§ **TASK BRIEF**
Of the records that follow, copy only the lines from the line containing "blue 1x1 brick [280,67,342,146]" to the line containing "green 1x2 brick [346,277,471,404]", both included, exactly as written.
Start of PROVIDED DATA
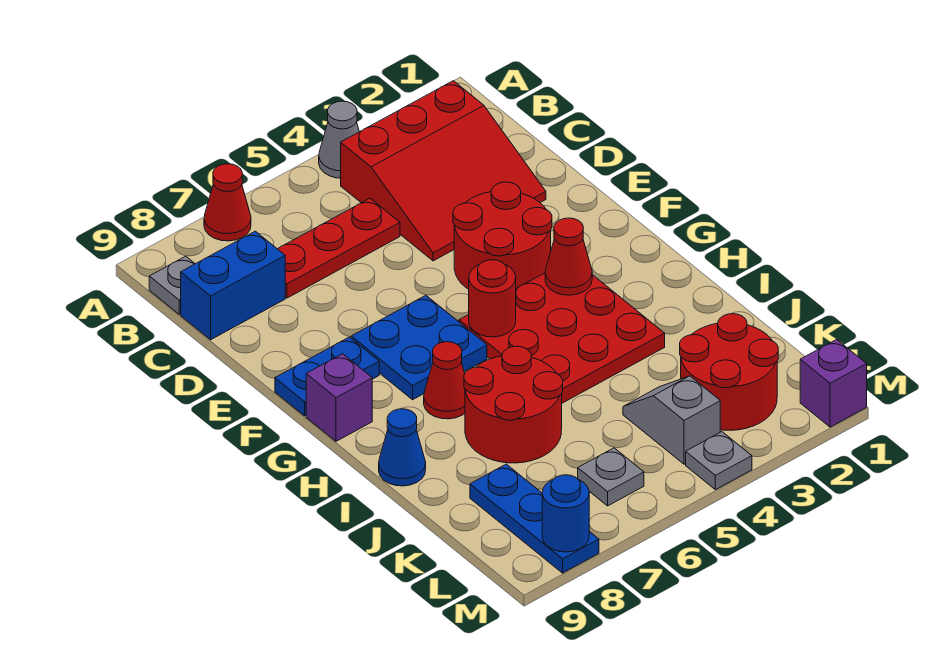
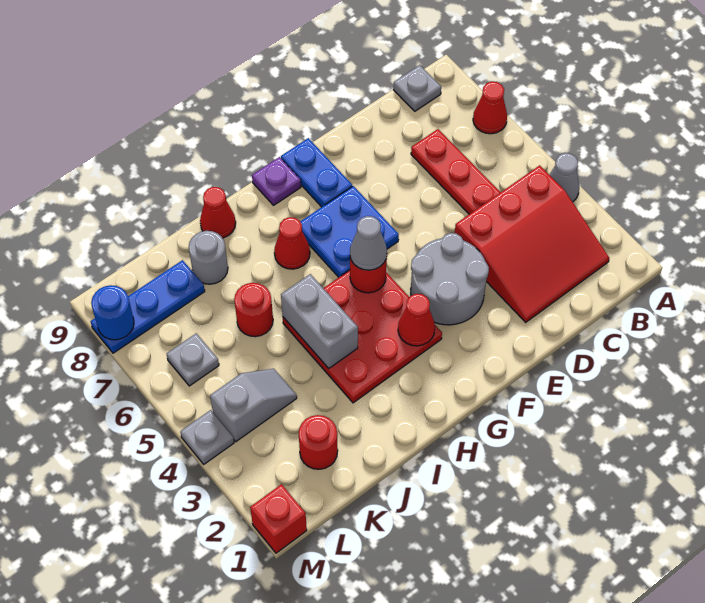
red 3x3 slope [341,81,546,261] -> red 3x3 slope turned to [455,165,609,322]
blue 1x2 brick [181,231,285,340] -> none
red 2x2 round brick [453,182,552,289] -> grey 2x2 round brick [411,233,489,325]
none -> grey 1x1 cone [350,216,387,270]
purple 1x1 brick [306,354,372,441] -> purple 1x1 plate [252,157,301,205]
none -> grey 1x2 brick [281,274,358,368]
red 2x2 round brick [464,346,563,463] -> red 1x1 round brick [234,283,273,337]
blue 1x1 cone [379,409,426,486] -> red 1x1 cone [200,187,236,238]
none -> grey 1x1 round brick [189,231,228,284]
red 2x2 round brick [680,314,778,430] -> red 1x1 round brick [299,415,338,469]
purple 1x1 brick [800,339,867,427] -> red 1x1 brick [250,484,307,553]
End of PROVIDED DATA
Start of PROVIDED DATA
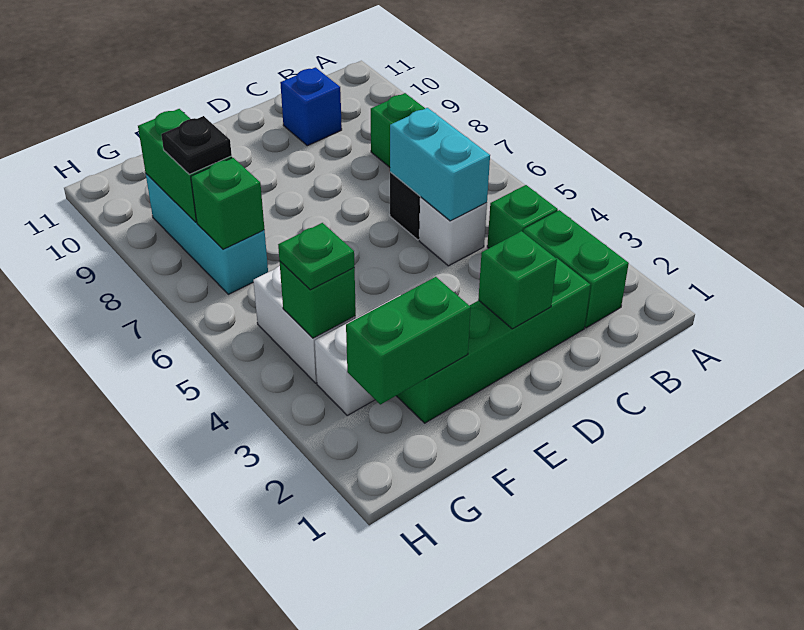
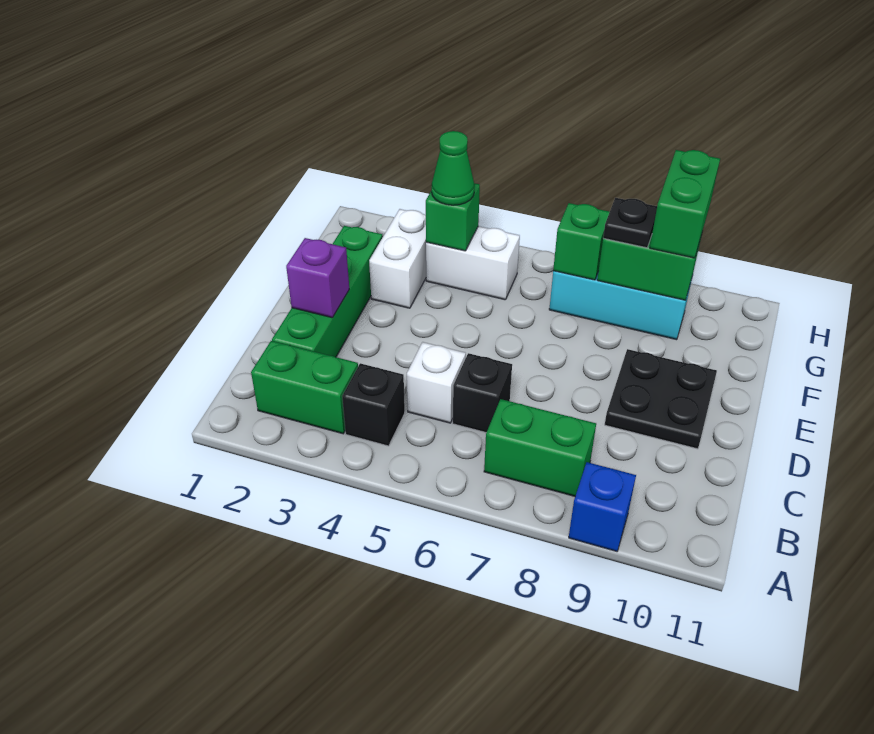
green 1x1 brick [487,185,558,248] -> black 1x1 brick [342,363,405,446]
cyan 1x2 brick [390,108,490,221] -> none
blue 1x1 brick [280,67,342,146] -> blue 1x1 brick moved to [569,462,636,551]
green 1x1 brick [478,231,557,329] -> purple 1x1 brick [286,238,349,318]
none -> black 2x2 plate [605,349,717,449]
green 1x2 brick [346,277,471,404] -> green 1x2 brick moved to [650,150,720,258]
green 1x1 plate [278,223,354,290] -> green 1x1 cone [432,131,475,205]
End of PROVIDED DATA
Start of PROVIDED DATA
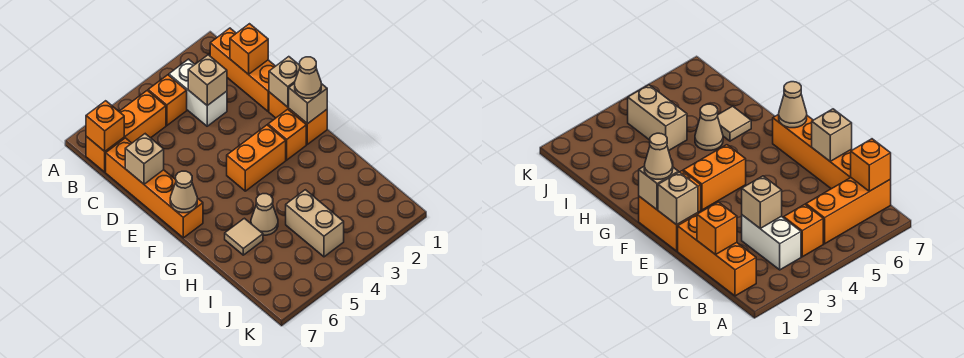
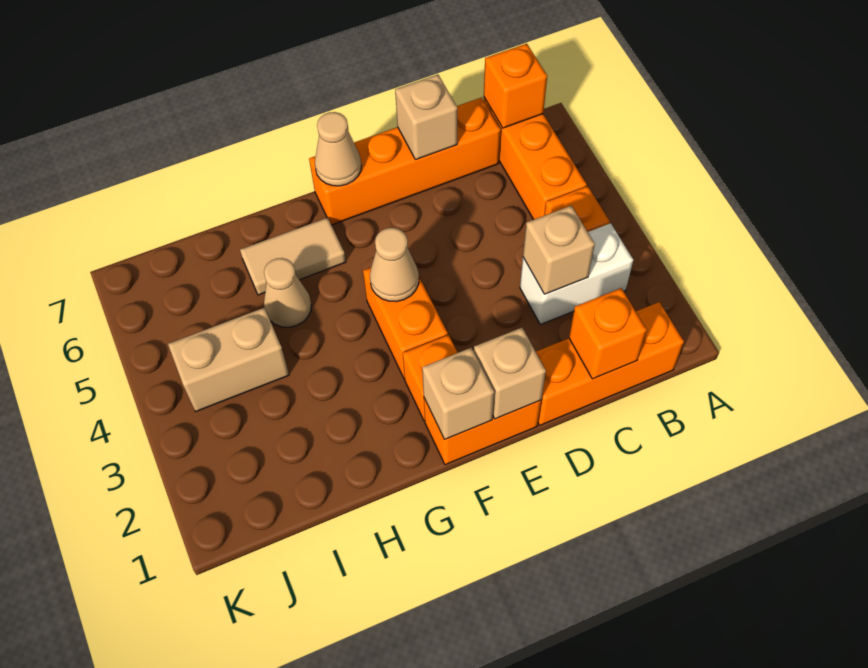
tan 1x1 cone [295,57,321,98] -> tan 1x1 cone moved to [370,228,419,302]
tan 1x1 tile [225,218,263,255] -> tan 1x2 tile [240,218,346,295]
End of PROVIDED DATA
§ **ANSWER TO THE PROBLEM**
blue 1x1 brick [280,67,342,146] -> blue 1x1 brick moved to [569,462,636,551]
green 1x1 brick [478,231,557,329] -> purple 1x1 brick [286,238,349,318]
none -> black 2x2 plate [605,349,717,449]
green 1x2 brick [346,277,471,404] -> green 1x2 brick moved to [650,150,720,258]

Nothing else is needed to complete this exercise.